• [Problem to solve]
Type out the data exactly as given. Skip any image.

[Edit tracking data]

* * *

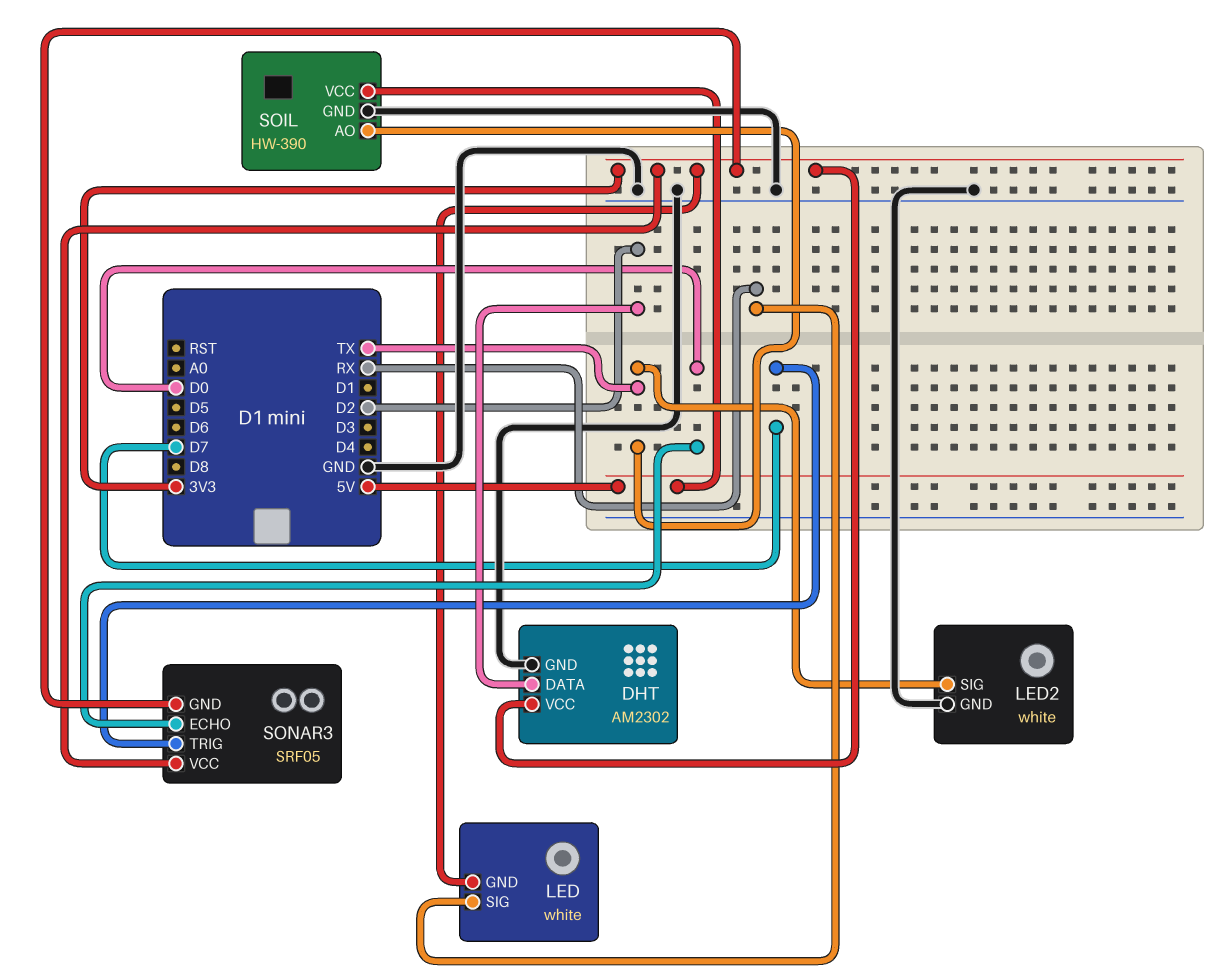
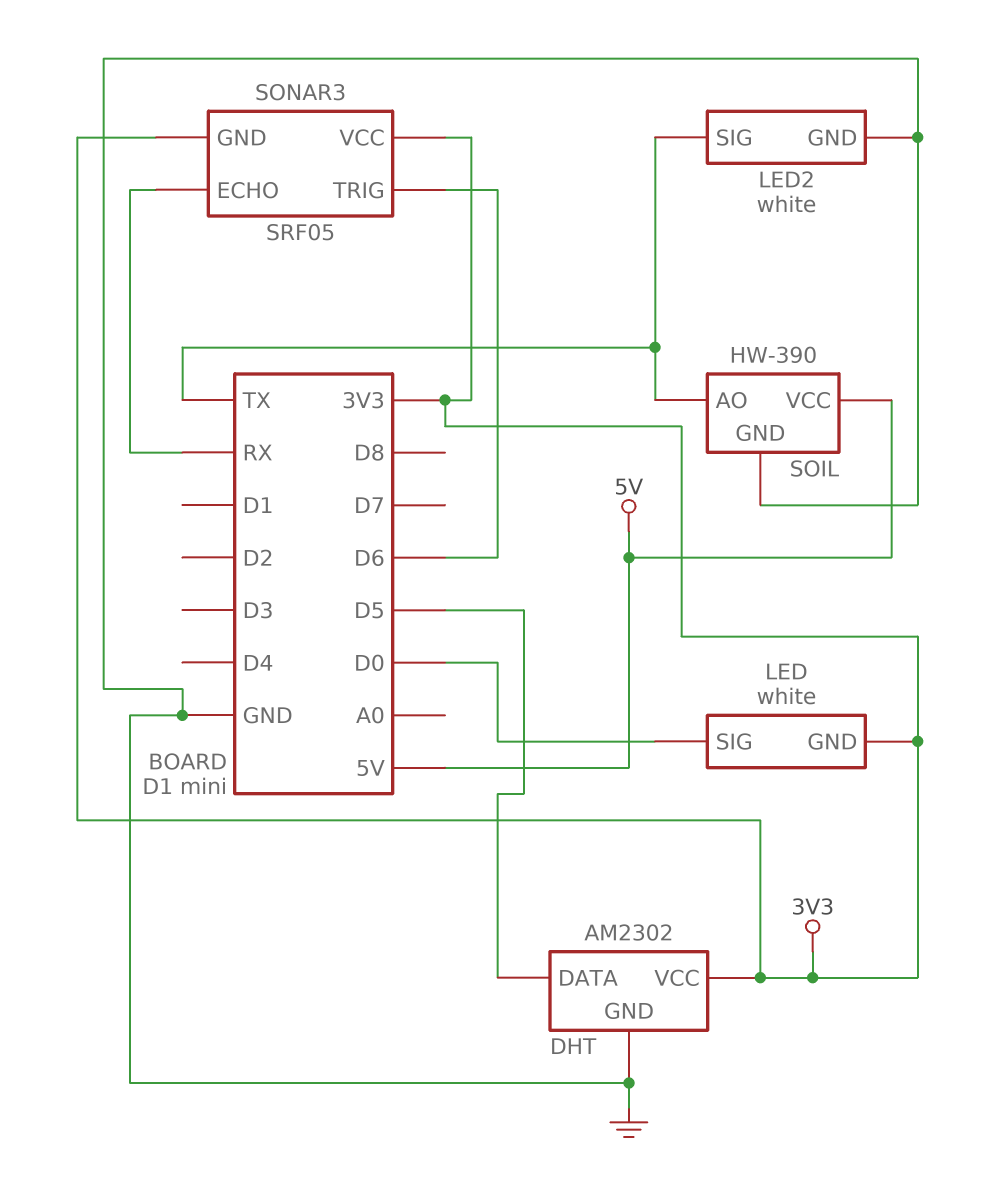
DHT pin DATA: D2 -> D5
LED pin SIG: RX -> D0
SONAR3 pin ECHO: D0 -> RX
SONAR3 pin TRIG: D7 -> D6

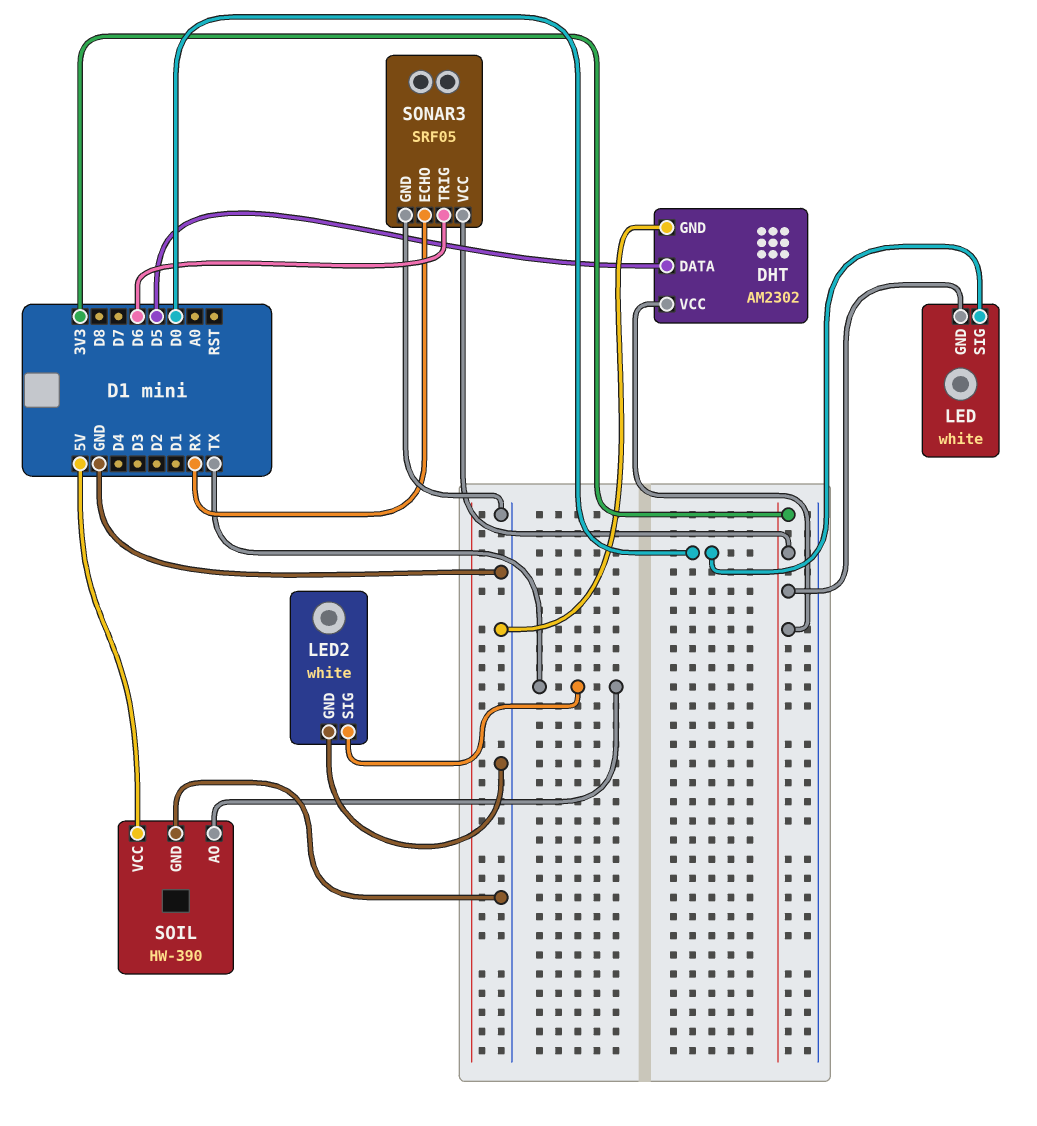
SONAR3 pin GND: 3V3 -> GND

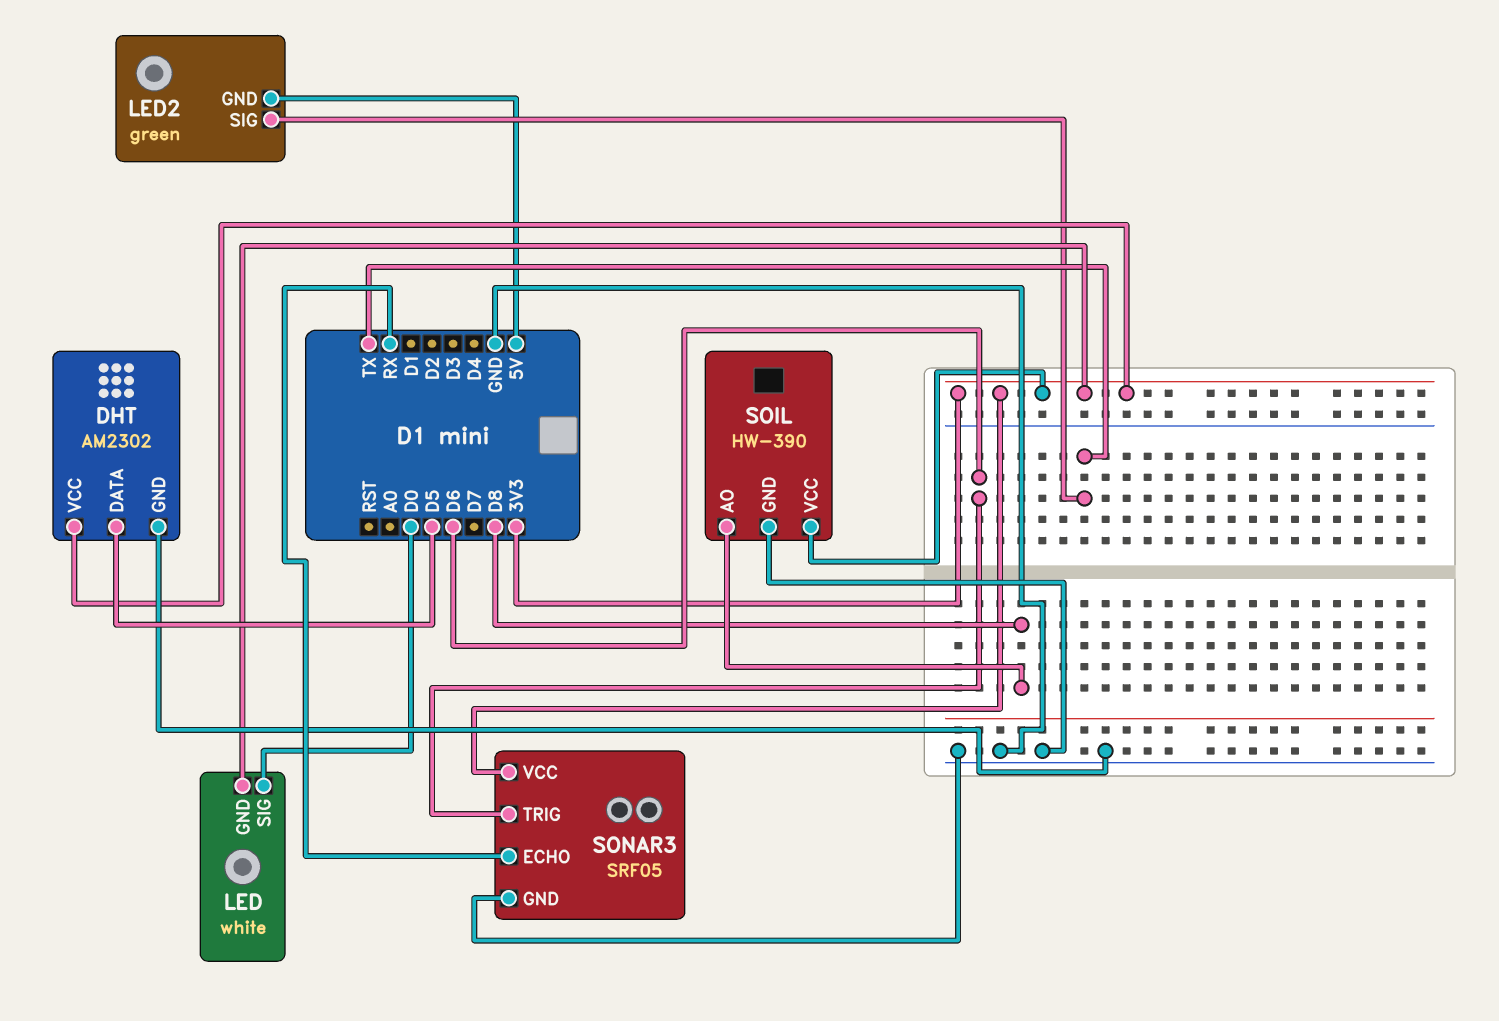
LED2: white -> green
LED2 pin GND: GND -> 5V
SOIL pin AO: TX -> D8
SOIL pin VCC: 5V -> 3V3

* * *

• [Answer area]
DHT pin DATA: D2 -> D5
LED pin SIG: RX -> D0
SONAR3 pin ECHO: D0 -> RX
SONAR3 pin TRIG: D7 -> D6

SONAR3 pin GND: 3V3 -> GND

LED2: white -> green
LED2 pin GND: GND -> 5V
SOIL pin AO: TX -> D8
SOIL pin VCC: 5V -> 3V3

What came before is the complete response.